+++ AVAILABLE DATA

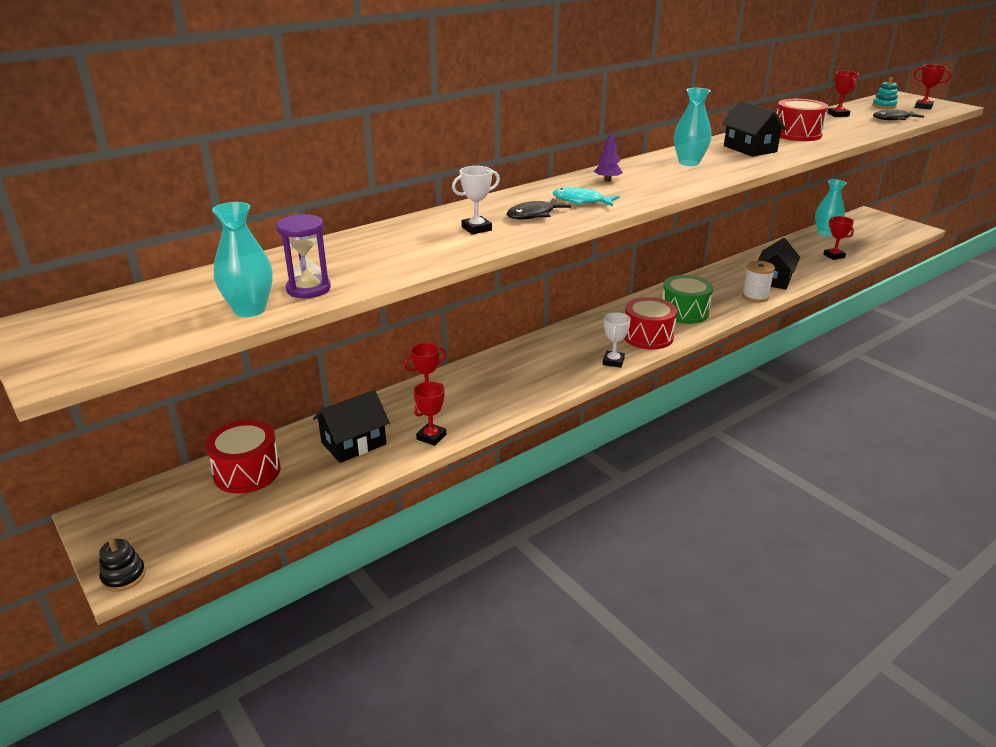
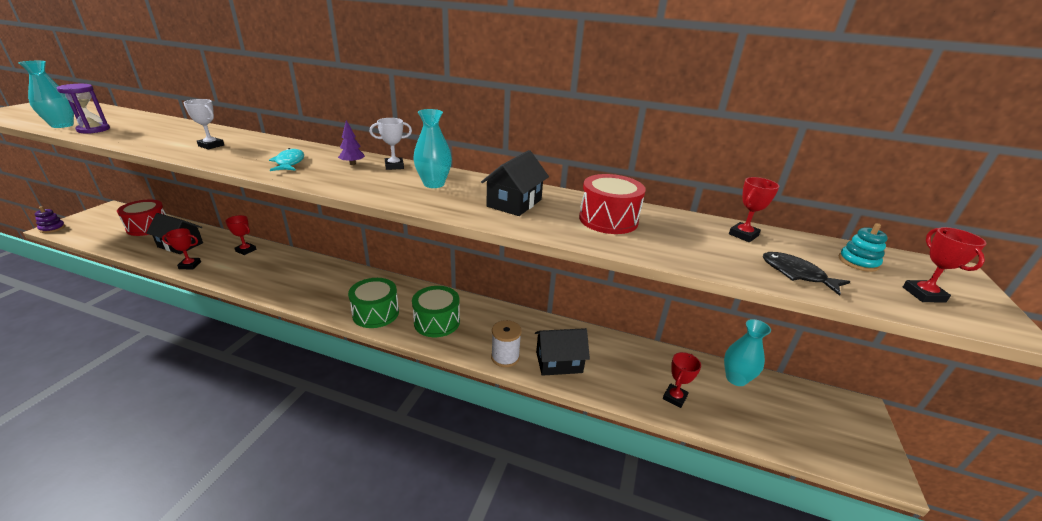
camera: 55 degrees right, 0 degrees up
(124, 576) = (52, 228): black stacking toy -> purple stacking toy
(534, 215) = (248, 155): black fish -> none
(613, 361) = (321, 307): white trophy -> white trophy (394, 166)
(648, 336) = (376, 313): red drum -> green drum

++++++

WHAT IS NEEDED: Find the word "black" in the data and show each line that holds it.

RESULT FOR THIS EXERCISE:
(124, 576) = (52, 228): black stacking toy -> purple stacking toy
(534, 215) = (248, 155): black fish -> none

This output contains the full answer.